*EXERCISE INSTRUCTIONS*: Your task is to return the listing below word for word, without any of its images.

*RECORDED INFORMATION*:
────────────────────────────────────────
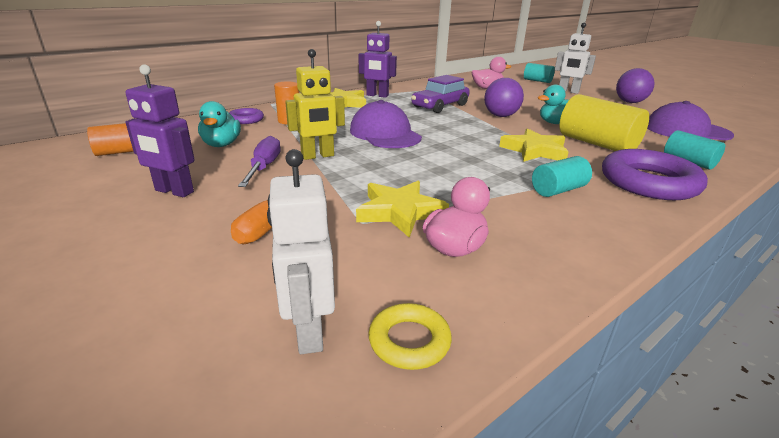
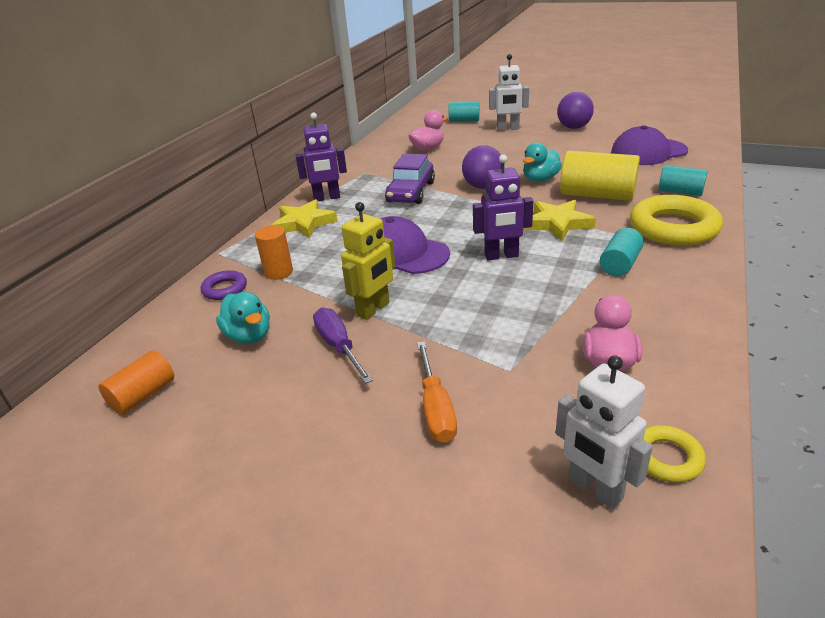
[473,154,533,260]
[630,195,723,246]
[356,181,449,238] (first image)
────────────────────────────────────────
*COMPLETED TASK*:
[473,154,533,260]
[630,195,723,246]
[356,181,449,238] (first image)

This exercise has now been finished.